Supplied entries ->
Start of Block
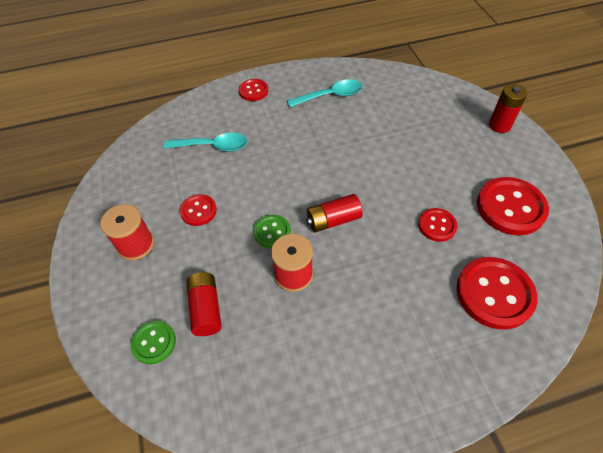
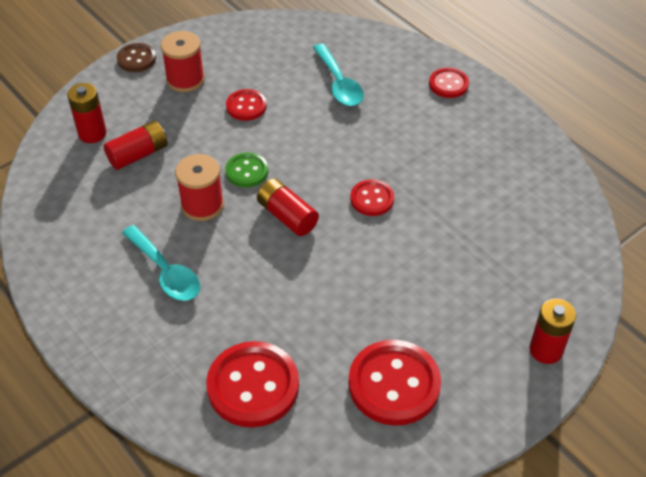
camera: 65 degrees right, 5 degrees down
(80, 276) = (136, 59): none -> brown button
(154, 342) = (92, 133): green button -> red battery
(330, 96) = (487, 156): turquoise spoon -> turquoise spoon (166, 272)
(437, 225) = (326, 313): red button -> red button (372, 199)

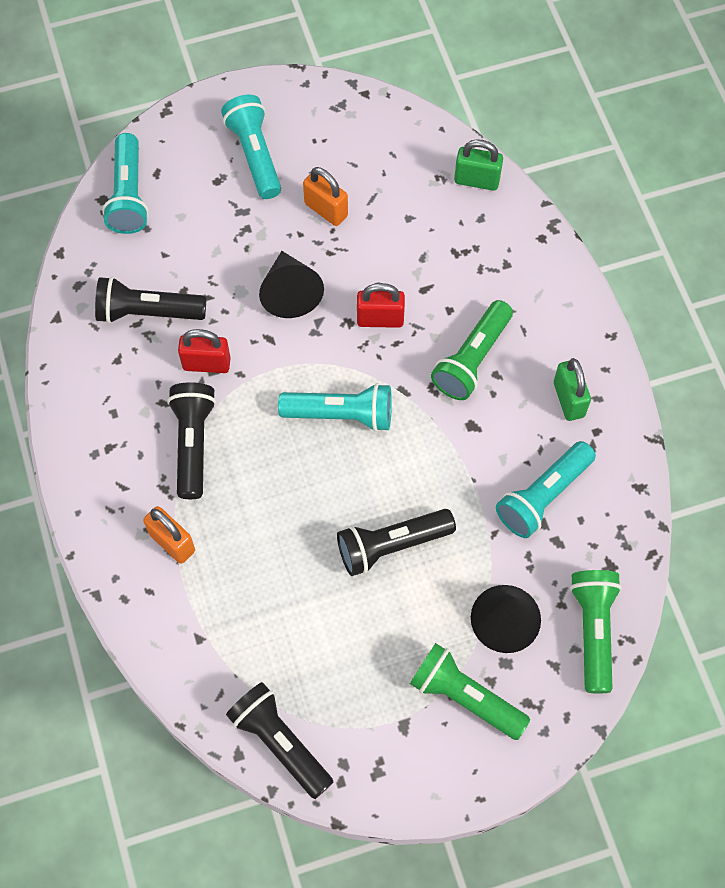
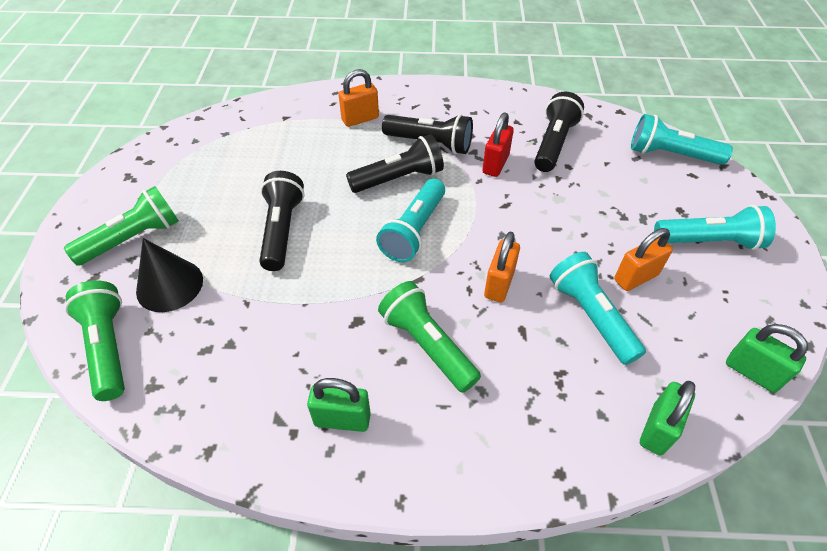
camera: 110 degrees right, 15 degrees down
(280, 742) = (189, 136): black flashlight -> black flashlight (399, 178)
(290, 292) = (548, 228): black cone -> none
(380, 319) = (499, 284): red padlock -> orange padlock
(396, 121) = (752, 372): none -> green padlock
(543, 496) = (255, 354): turquoise flashlight -> turquoise flashlight (590, 315)
(593, 630) = (108, 347): green flashlight -> green flashlight turned 135 degrees counterclockwise

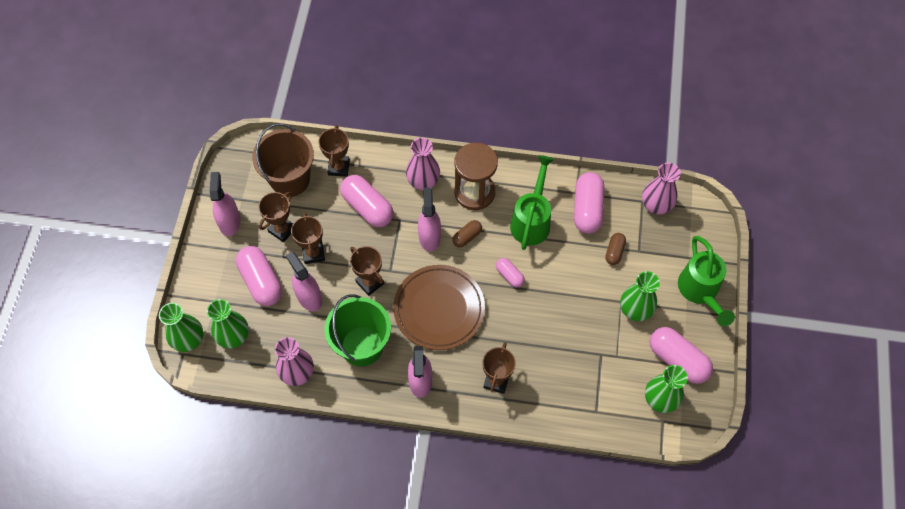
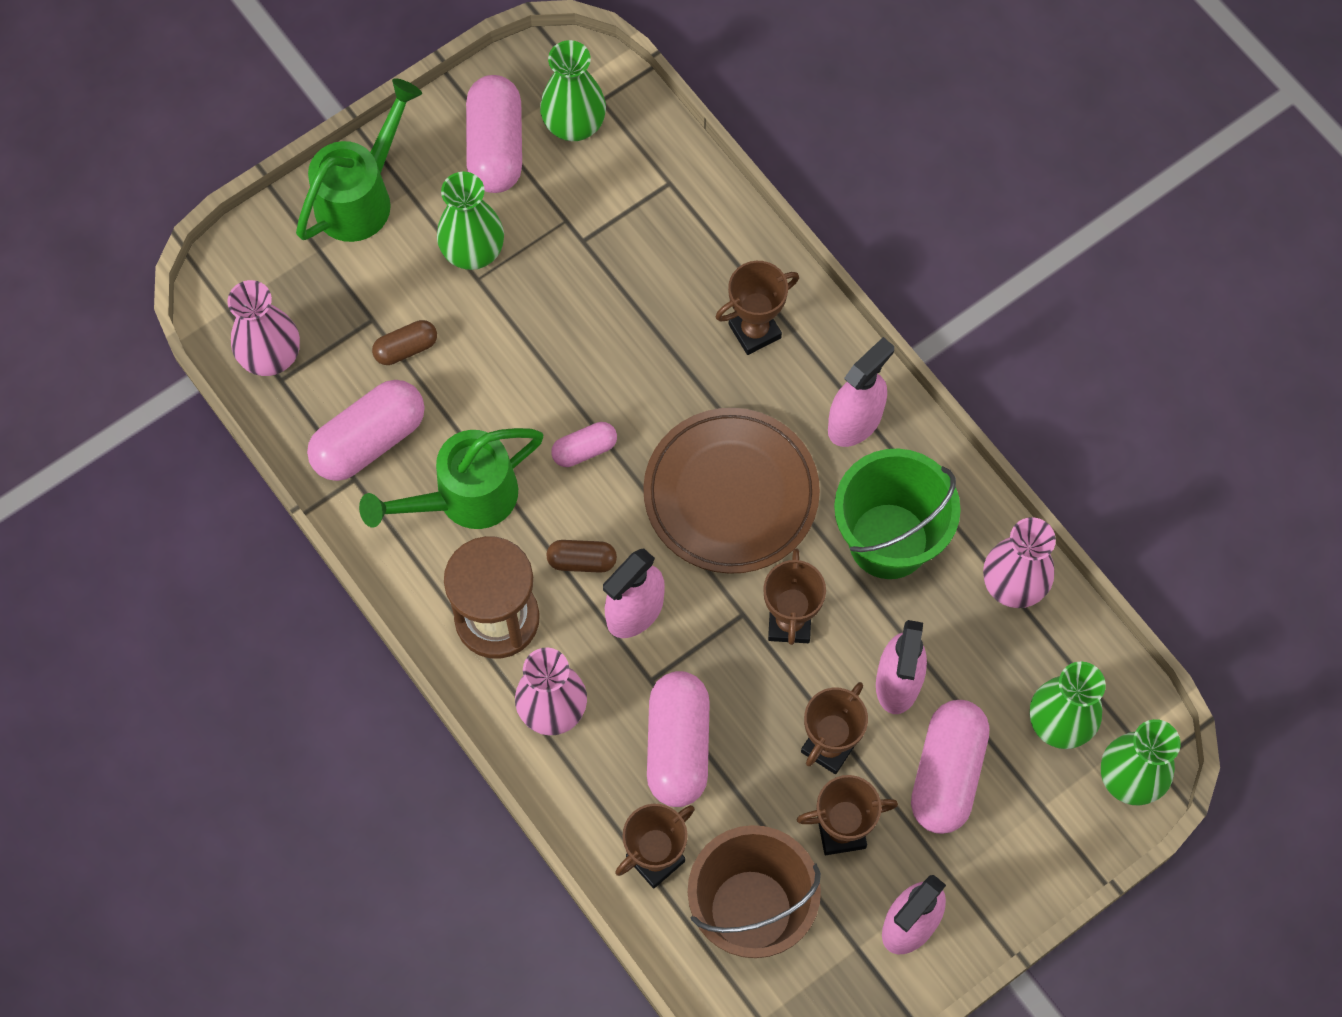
camera: 135 degrees left, 5 degrees up
(509, 275) = (584, 450): pink capsule -> pink capsule turned 60 degrees clockwise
End of Block
What is needed ->
Put each line of the listing above into the copy exactly, dropping the pictures.

Answer section ->
camera: 65 degrees right, 5 degrees down
(80, 276) = (136, 59): none -> brown button
(154, 342) = (92, 133): green button -> red battery
(330, 96) = (487, 156): turquoise spoon -> turquoise spoon (166, 272)
(437, 225) = (326, 313): red button -> red button (372, 199)

camera: 110 degrees right, 15 degrees down
(280, 742) = (189, 136): black flashlight -> black flashlight (399, 178)
(290, 292) = (548, 228): black cone -> none
(380, 319) = (499, 284): red padlock -> orange padlock
(396, 121) = (752, 372): none -> green padlock
(543, 496) = (255, 354): turquoise flashlight -> turquoise flashlight (590, 315)
(593, 630) = (108, 347): green flashlight -> green flashlight turned 135 degrees counterclockwise

camera: 135 degrees left, 5 degrees up
(509, 275) = (584, 450): pink capsule -> pink capsule turned 60 degrees clockwise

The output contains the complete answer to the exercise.